[[ Material to process open ]]

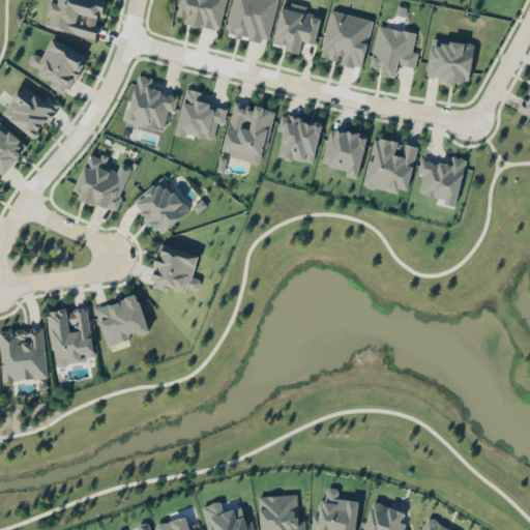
[(104,1),(96,0),(51,0),(46,27),(95,38),(104,1)]
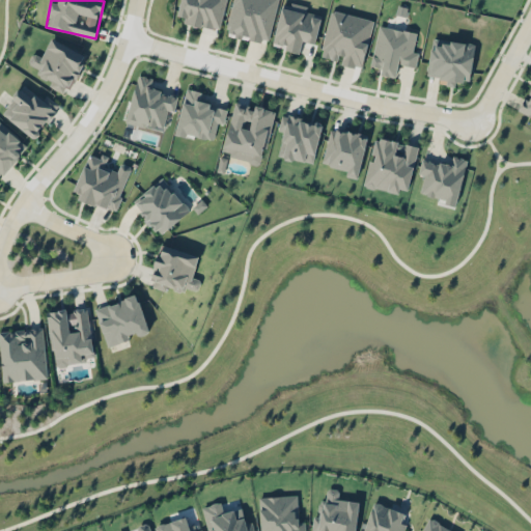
[(219,30),(226,0),(180,0),(176,19),(219,30)]
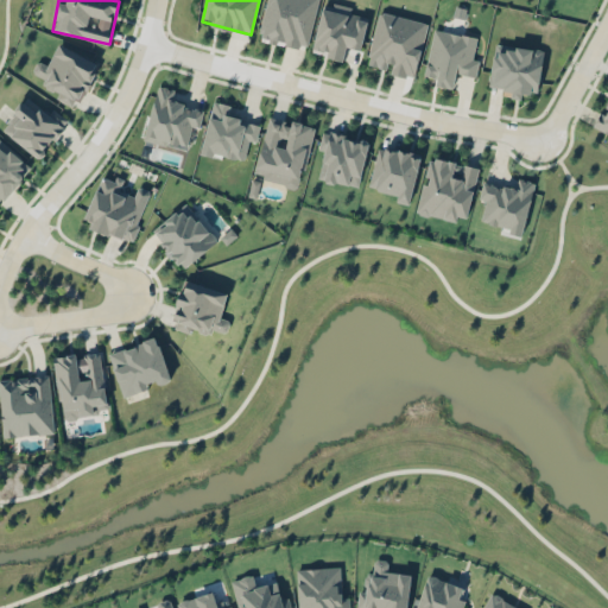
[(318,0),(267,0),(258,39),(306,50),(318,0)]
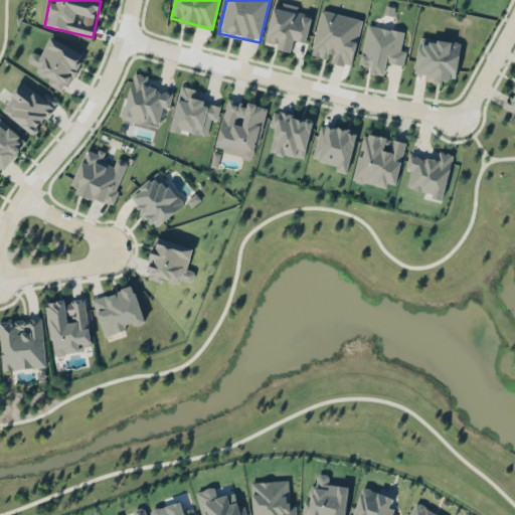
[(306,42),(312,14),(297,11),(298,7),(274,1),(265,45),(291,50),(293,39),(306,42)]
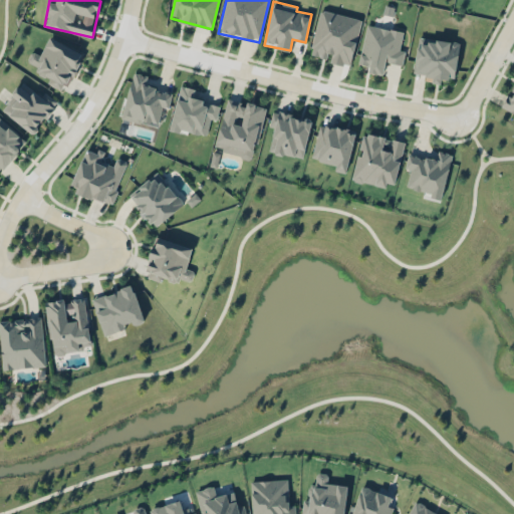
[(361,19),(320,9),(309,54),(329,59),(328,61),(350,66),(361,19)]
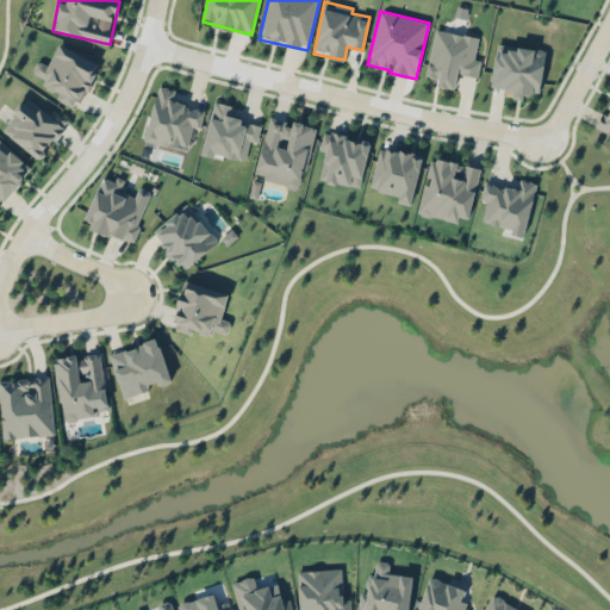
[(427,75),(439,78),(437,86),(455,88),(458,74),(478,78),(480,60),(474,58),(478,37),(434,29),(427,75)]
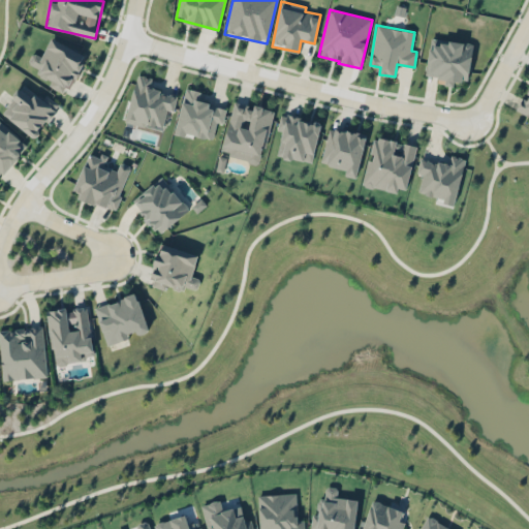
[(473,43),(431,37),(426,75),(445,79),(444,85),(454,87),(455,80),(468,82),(473,43)]
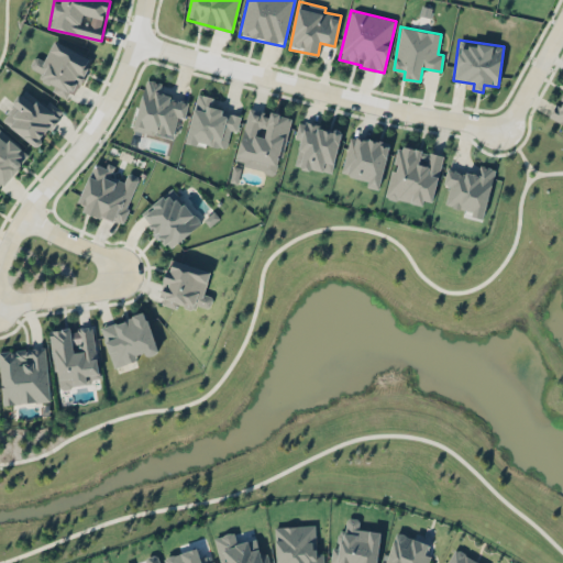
[(91,58),(54,41),(45,61),(35,56),(30,67),(43,74),(40,79),(54,87),(53,91),(72,100),(91,58)]
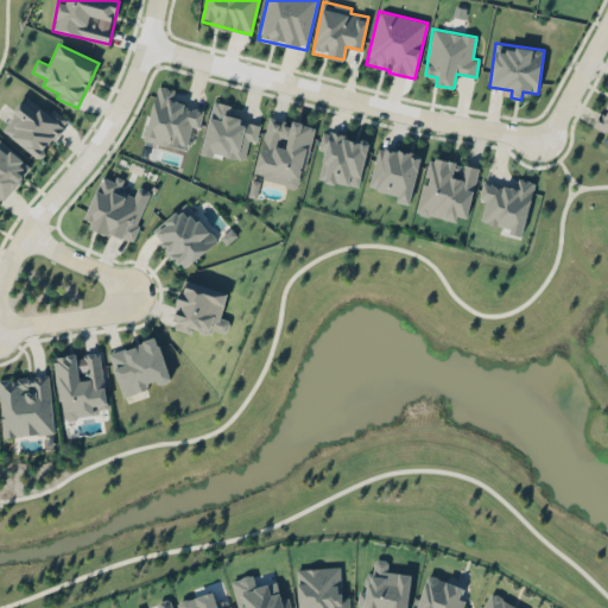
[(144,139),(185,150),(192,126),(200,127),(204,109),(172,101),(176,89),(158,84),(144,139)]
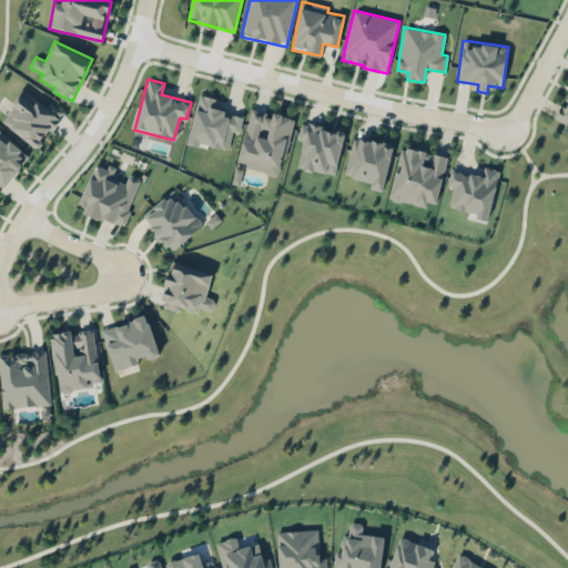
[(2,120),(37,148),(60,118),(26,90),(2,120)]
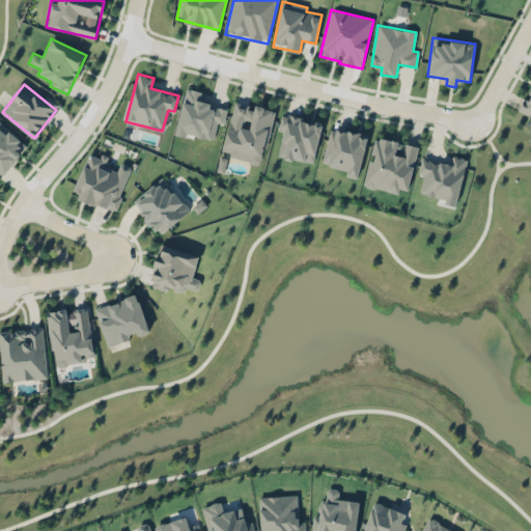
[(175,133),(213,141),(218,122),(224,124),(227,108),(199,102),(202,91),(186,87),(175,133)]
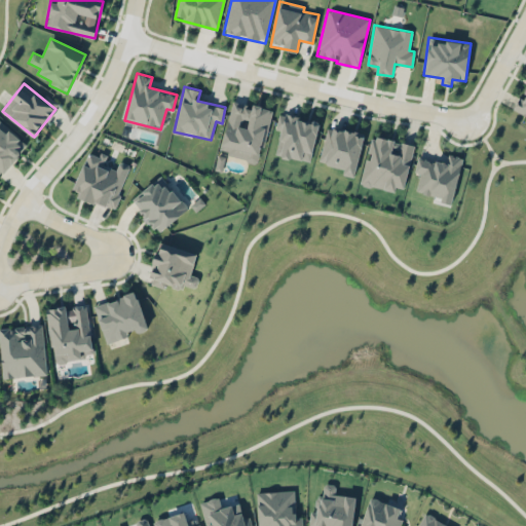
[(512,111),(525,117),(525,88),(521,98),(519,97),(512,111)]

[[ Material to process closed ]]

### Problem statement
Give an exact copy of the data, and omit any pictures it holds.

### Output for this exercise
[(104,1),(96,0),(51,0),(46,27),(95,38),(104,1)]
[(219,30),(226,0),(180,0),(176,19),(219,30)]
[(318,0),(267,0),(258,39),(306,50),(318,0)]
[(306,42),(312,14),(297,11),(298,7),(274,1),(265,45),(291,50),(293,39),(306,42)]
[(361,19),(320,9),(309,54),(329,59),(328,61),(350,66),(361,19)]
[(427,75),(439,78),(437,86),(455,88),(458,74),(478,78),(480,60),(474,58),(478,37),(434,29),(427,75)]
[(473,43),(431,37),(426,75),(445,79),(444,85),(454,87),(455,80),(468,82),(473,43)]
[(91,58),(54,41),(45,61),(35,56),(30,67),(43,74),(40,79),(54,87),(53,91),(72,100),(91,58)]
[(144,139),(185,150),(192,126),(200,127),(204,109),(172,101),(176,89),(158,84),(144,139)]
[(2,120),(37,148),(60,118),(26,90),(2,120)]
[(175,133),(213,141),(218,122),(224,124),(227,108),(199,102),(202,91),(186,87),(175,133)]
[(512,111),(525,117),(525,88),(521,98),(519,97),(512,111)]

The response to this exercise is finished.